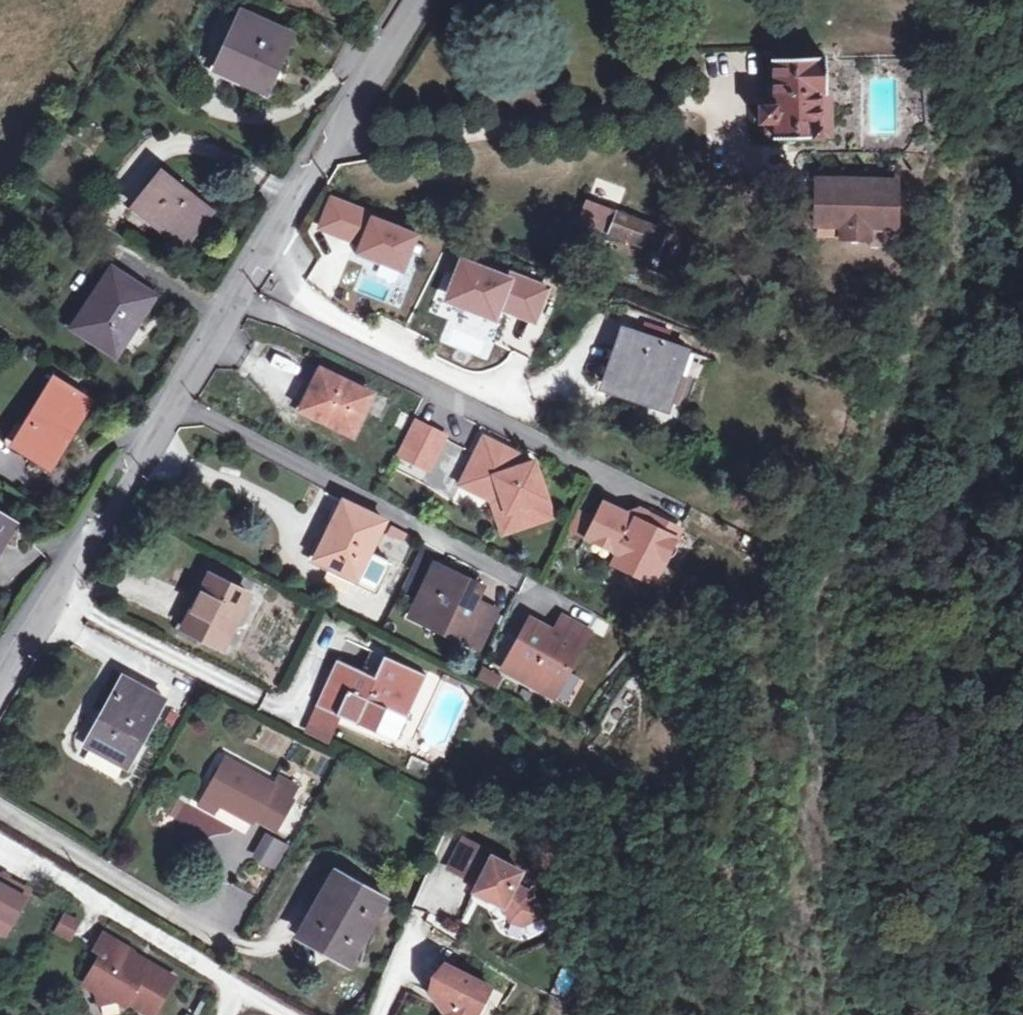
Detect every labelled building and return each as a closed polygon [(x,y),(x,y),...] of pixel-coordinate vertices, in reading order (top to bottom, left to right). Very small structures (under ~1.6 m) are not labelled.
[(212,66),(257,89),(283,36),(237,14),(212,66)] [(778,141),(824,139),(822,95),(828,95),(826,60),(774,62),(776,108),(762,109),(762,127),(767,127),(767,137),(777,137),(778,141)] [(822,95),(824,139),(835,139),(833,95),(828,95),(822,95)] [(897,222),(898,175),(816,174),(815,221),(842,221),(842,235),(870,235),(870,222),(897,222)] [(181,246),(204,209),(156,177),(132,214),(181,246)] [(382,259),(404,269),(419,233),(396,224),(394,228),(381,223),(383,219),(333,198),(322,227),(356,241),(357,238),(364,241),(358,256),(380,265),(382,259)] [(660,255),(668,233),(590,203),(582,225),(660,255)] [(480,313),(497,319),(502,305),(537,319),(549,289),(512,275),(511,279),(464,261),(450,295),(482,308),(480,313)] [(127,357),(153,298),(98,274),(83,306),(97,313),(86,338),(127,357)] [(679,359),(681,348),(625,330),(608,384),(626,391),(627,386),(682,403),(694,365),(679,359)] [(305,410),(355,433),(373,395),(324,370),(305,410)] [(57,381),(31,421),(35,424),(22,444),(55,465),(94,404),(57,381)] [(396,428),(407,433),(415,416),(405,411),(396,428)] [(446,437),(418,423),(402,457),(430,470),(446,437)] [(485,439),(467,476),(503,493),(516,529),(555,516),(535,463),(523,457),(521,462),(513,458),(515,453),(485,439)] [(503,493),(467,476),(463,485),(494,500),(506,533),(516,529),(503,493)] [(393,566),(371,554),(387,522),(345,502),(326,542),(329,543),(320,561),(343,572),(343,570),(359,578),(356,585),(379,596),(393,566)] [(658,567),(664,570),(683,533),(654,518),(650,527),(638,522),(607,506),(598,522),(590,539),(622,556),(617,567),(644,580),(649,570),(658,567)] [(643,513),(638,522),(650,527),(654,518),(643,513)] [(20,528),(0,515),(0,556),(9,542),(11,543),(20,528)] [(590,539),(598,522),(583,515),(575,532),(590,539)] [(644,580),(656,586),(664,570),(658,567),(649,570),(644,580)] [(450,625),(446,633),(480,649),(498,611),(482,604),(480,597),(485,588),(453,572),(451,575),(436,568),(417,609),(450,625)] [(185,630),(225,649),(251,595),(212,576),(185,630)] [(413,617),(446,633),(450,625),(417,609),(413,617)] [(561,663),(571,668),(591,632),(565,618),(556,634),(532,621),(516,651),(520,653),(510,673),(546,691),(561,663)] [(505,670),(510,673),(520,653),(516,651),(505,670)] [(318,705),(343,716),(359,724),(370,701),(409,718),(429,677),(387,657),(381,673),(378,678),(364,672),(338,661),(318,705)] [(556,697),(571,668),(561,663),(546,691),(556,697)] [(366,667),(364,672),(378,678),(381,673),(366,667)] [(94,741),(133,762),(167,699),(128,678),(94,741)] [(333,737),(343,716),(318,705),(309,726),(333,737)] [(431,765),(413,757),(408,769),(425,777),(431,765)] [(207,797),(220,804),(254,824),(256,819),(278,831),(294,801),(291,800),(298,787),(280,778),(276,785),(228,759),(207,797)] [(216,813),(220,804),(207,797),(202,806),(216,813)] [(261,833),(251,860),(275,868),(285,841),(261,833)] [(464,841),(449,870),(478,885),(474,893),(503,908),(511,922),(523,926),(541,917),(530,895),(514,888),(521,875),(493,860),(494,857),(464,841)] [(301,937),(351,965),(387,900),(339,873),(331,888),(329,886),(301,937)] [(4,876),(0,874),(0,930),(7,934),(31,891),(10,880),(4,876)] [(74,918),(64,912),(55,926),(66,932),(74,918)] [(99,931),(89,944),(97,949),(86,967),(94,1000),(112,996),(121,1001),(123,998),(149,1013),(171,976),(143,959),(140,963),(129,957),(130,956),(128,949),(99,931)] [(491,989),(444,965),(430,994),(452,1005),(447,1014),(477,1014),(491,989)]
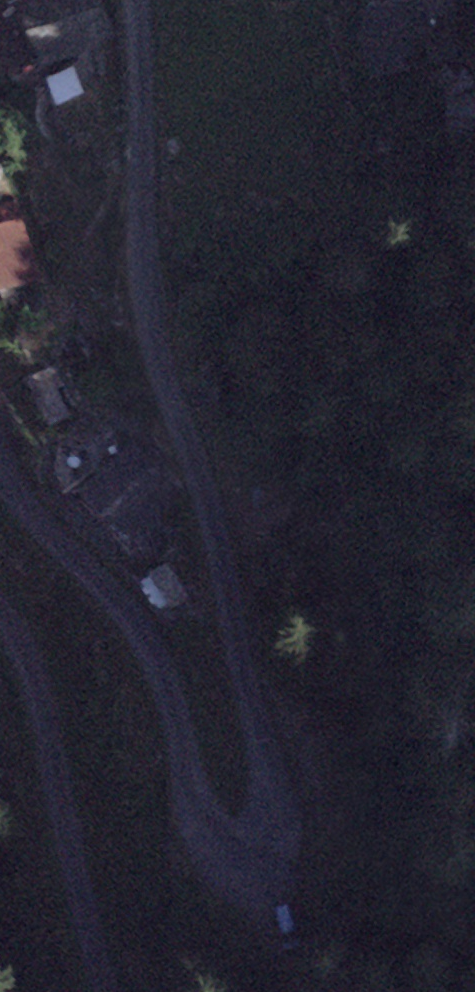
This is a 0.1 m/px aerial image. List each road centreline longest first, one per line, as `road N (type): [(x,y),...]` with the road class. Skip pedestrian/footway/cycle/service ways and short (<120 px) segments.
road 1 (unclassified): [(135,0),(151,319),(200,476),(287,843),(269,866),(237,869),(205,838),(160,664),(105,585),(23,507),(0,461)]
road 2 (unclassified): [(0,610),(37,670),(111,991)]

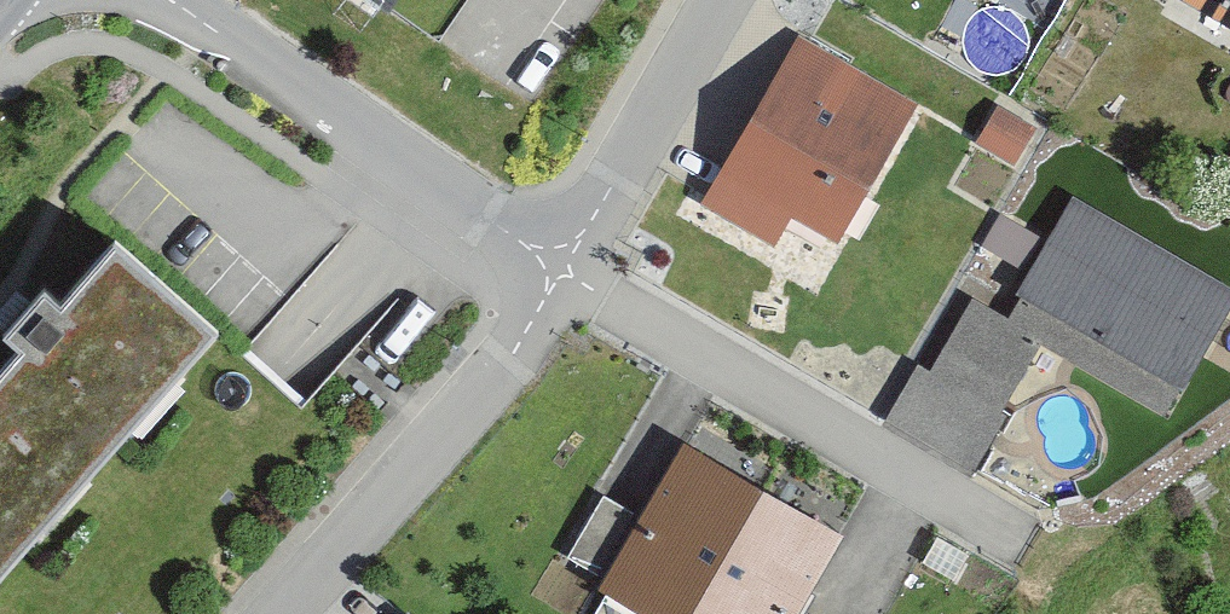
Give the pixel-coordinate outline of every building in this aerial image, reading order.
[(383,20),(397,0),(353,0),(383,20)] [(1168,18),(1175,5),(1229,34),(1229,0),(1135,0),(1168,18)] [(803,27),(700,196),(773,240),(793,208),(837,234),(920,97),(803,27)] [(1000,310),(1039,332),(1167,406),(1229,298),(1229,281),(1071,189),(1000,310)] [(124,245),(66,311),(56,303),(17,348),(26,356),(0,386),(0,598),(230,338),(124,245)] [(999,403),(1039,332),(1000,310),(970,293),(930,364),(916,356),(885,411),(980,464),(1011,409),(999,403)] [(689,455),(613,602),(636,613),(814,613),(853,538),(689,455)]
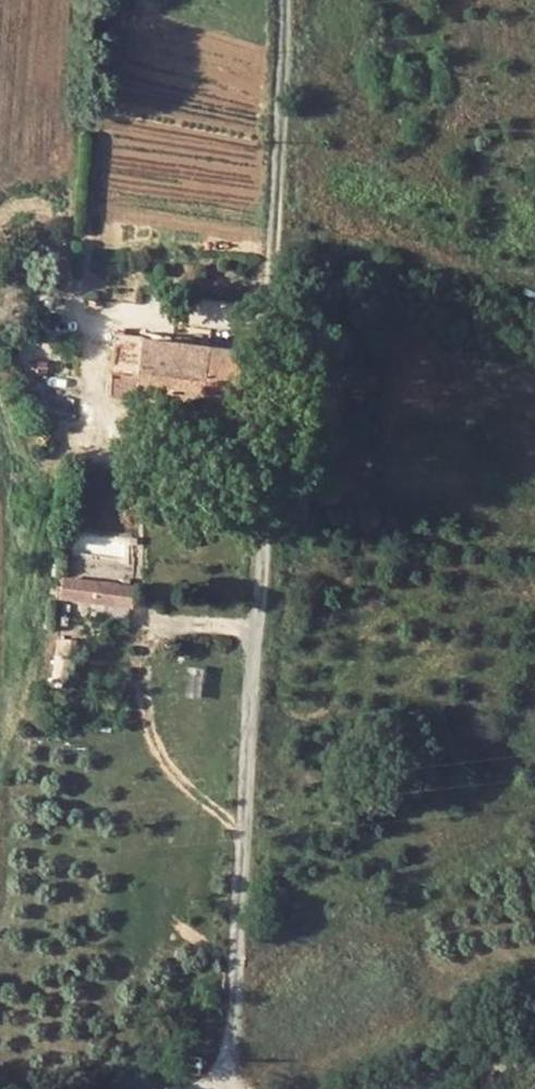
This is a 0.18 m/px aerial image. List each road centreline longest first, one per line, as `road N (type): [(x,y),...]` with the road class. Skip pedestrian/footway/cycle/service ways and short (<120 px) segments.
road 1 (track): [(213,1088),(244,884),(286,0)]
road 2 (unclassified): [(414,1088),(534,1064)]

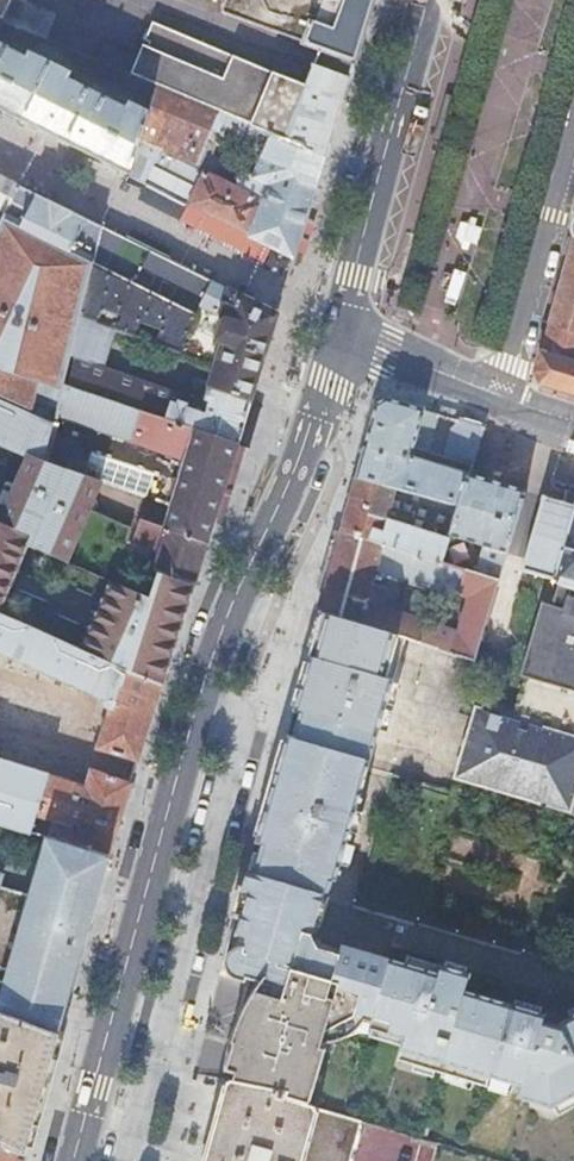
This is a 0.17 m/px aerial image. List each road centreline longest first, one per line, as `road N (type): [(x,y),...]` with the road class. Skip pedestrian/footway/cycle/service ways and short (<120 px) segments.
road 1 (residential): [(127,1160),(278,629),(263,607),(237,596)]
road 2 (primary): [(73,1160),(199,698),(237,596)]
road 3 (primary): [(343,323),(428,0)]
road 4 (primary): [(237,596),(318,410),(343,323)]
road 5 (residential): [(573,419),(431,366),(343,323)]

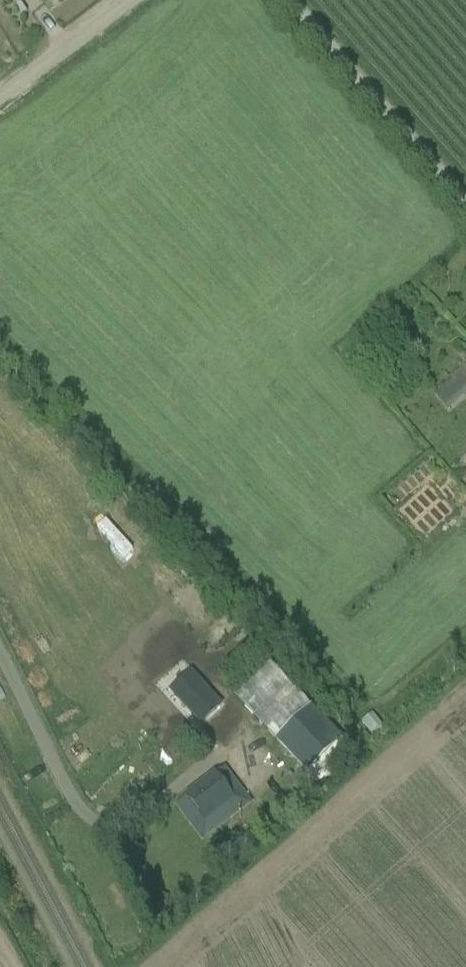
------------------------------------------------------------
*EXERCISE REQUIREMENTS:* Your answer should set down the listing verbatim and leave out its images.

*YOUR RESPONSE:*
Detect every labelled building and return each as a closed polygon [(x,y),(x,y),...] of pixel-coordinate vertices, in reading order (top to bottom, left to right). Very small structures (under ~1.6 m) are not labelled.
[(212,66),(257,89),(283,36),(237,14),(212,66)] [(778,141),(824,139),(822,95),(828,95),(826,60),(774,62),(776,108),(762,109),(762,127),(767,127),(767,137),(777,137),(778,141)] [(822,95),(824,139),(835,139),(833,95),(828,95),(822,95)] [(897,222),(898,175),(816,174),(815,221),(842,221),(842,235),(870,235),(870,222),(897,222)] [(181,246),(204,209),(156,177),(132,214),(181,246)] [(382,259),(404,269),(419,233),(396,224),(394,228),(381,223),(383,219),(333,198),(322,227),(356,241),(357,238),(364,241),(358,256),(380,265),(382,259)] [(660,255),(668,233),(590,203),(582,225),(660,255)] [(480,313),(497,319),(502,305),(537,319),(549,289),(512,275),(511,279),(464,261),(450,295),(482,308),(480,313)] [(127,357),(153,298),(98,274),(83,306),(97,313),(86,338),(127,357)] [(679,359),(681,348),(625,330),(608,384),(626,391),(627,386),(682,403),(694,365),(679,359)] [(305,410),(355,433),(373,395),(324,370),(305,410)] [(57,381),(31,421),(35,424),(22,444),(55,465),(94,404),(57,381)] [(396,428),(407,433),(415,416),(405,411),(396,428)] [(446,437),(418,423),(402,457),(430,470),(446,437)] [(485,439),(467,476),(503,493),(516,529),(555,516),(535,463),(523,457),(521,462),(513,458),(515,453),(485,439)] [(503,493),(467,476),(463,485),(494,500),(506,533),(516,529),(503,493)] [(393,566),(371,554),(387,522),(345,502),(326,542),(329,543),(320,561),(343,572),(343,570),(359,578),(356,585),(379,596),(393,566)] [(658,567),(664,570),(683,533),(654,518),(650,527),(638,522),(607,506),(598,522),(590,539),(622,556),(617,567),(644,580),(649,570),(658,567)] [(643,513),(638,522),(650,527),(654,518),(643,513)] [(20,528),(0,515),(0,556),(9,542),(11,543),(20,528)] [(590,539),(598,522),(583,515),(575,532),(590,539)] [(644,580),(656,586),(664,570),(658,567),(649,570),(644,580)] [(450,625),(446,633),(480,649),(498,611),(482,604),(480,597),(485,588),(453,572),(451,575),(436,568),(417,609),(450,625)] [(185,630),(225,649),(251,595),(212,576),(185,630)] [(413,617),(446,633),(450,625),(417,609),(413,617)] [(561,663),(571,668),(591,632),(565,618),(556,634),(532,621),(516,651),(520,653),(510,673),(546,691),(561,663)] [(505,670),(510,673),(520,653),(516,651),(505,670)] [(318,705),(343,716),(359,724),(370,701),(409,718),(429,677),(387,657),(381,673),(378,678),(364,672),(338,661),(318,705)] [(556,697),(571,668),(561,663),(546,691),(556,697)] [(366,667),(364,672),(378,678),(381,673),(366,667)] [(94,741),(133,762),(167,699),(128,678),(94,741)] [(333,737),(343,716),(318,705),(309,726),(333,737)] [(431,765),(413,757),(408,769),(425,777),(431,765)] [(207,797),(220,804),(254,824),(256,819),(278,831),(294,801),(291,800),(298,787),(280,778),(276,785),(228,759),(207,797)] [(216,813),(220,804),(207,797),(202,806),(216,813)] [(261,833),(251,860),(275,868),(285,841),(261,833)] [(464,841),(449,870),(478,885),(474,893),(503,908),(511,922),(523,926),(541,917),(530,895),(514,888),(521,875),(493,860),(494,857),(464,841)] [(301,937),(351,965),(387,900),(339,873),(331,888),(329,886),(301,937)] [(4,876),(0,874),(0,930),(7,934),(31,891),(10,880),(4,876)] [(74,918),(64,912),(55,926),(66,932),(74,918)] [(99,931),(89,944),(97,949),(86,967),(94,1000),(112,996),(121,1001),(123,998),(149,1013),(171,976),(143,959),(140,963),(129,957),(130,956),(128,949),(99,931)] [(491,989),(444,965),(430,994),(452,1005),(447,1014),(477,1014),(491,989)]
This is a 0.1 m/px aerial image. List each road centreline longest first, one per line, as `road N (type): [(x,y),...]` with the road class. Skip pedestrian/footway/cycle/service ways and short (<120 px) segments.
road 1 (unclassified): [(135,0),(151,319),(200,476),(287,843),(269,866),(237,869),(205,838),(160,664),(105,585),(23,507),(0,461)]
road 2 (unclassified): [(0,610),(37,670),(111,991)]

Give the pixel-coordinate outline of every building in this aerial image, reading order.
[(383,20),(397,0),(353,0),(383,20)] [(1168,18),(1175,5),(1229,34),(1229,0),(1135,0),(1168,18)] [(803,27),(700,196),(773,240),(793,208),(837,234),(920,97),(803,27)] [(1000,310),(1039,332),(1167,406),(1229,298),(1229,281),(1071,189),(1000,310)] [(124,245),(66,311),(56,303),(17,348),(26,356),(0,386),(0,598),(230,338),(124,245)] [(999,403),(1039,332),(1000,310),(970,293),(930,364),(916,356),(885,411),(980,464),(1011,409),(999,403)] [(689,455),(613,602),(636,613),(814,613),(853,538),(689,455)]
This is a 0.18 m/px aerial image. List each road centreline longest first, one per line, as `road N (type): [(x,y),...]` with the road class. Skip pedestrian/footway/cycle/service ways and short (<120 px) segments.
road 1 (track): [(213,1088),(244,884),(286,0)]
road 2 (unclassified): [(414,1088),(534,1064)]

This is a 0.17 m/px aerial image. List each road centreline longest first, one per line, as `road N (type): [(x,y),...]` with the road class. Skip pedestrian/footway/cycle/service ways and short (<120 px) segments.
road 1 (residential): [(127,1160),(278,629),(263,607),(237,596)]
road 2 (primary): [(73,1160),(199,698),(237,596)]
road 3 (primary): [(343,323),(428,0)]
road 4 (primary): [(237,596),(318,410),(343,323)]
road 5 (residential): [(573,419),(431,366),(343,323)]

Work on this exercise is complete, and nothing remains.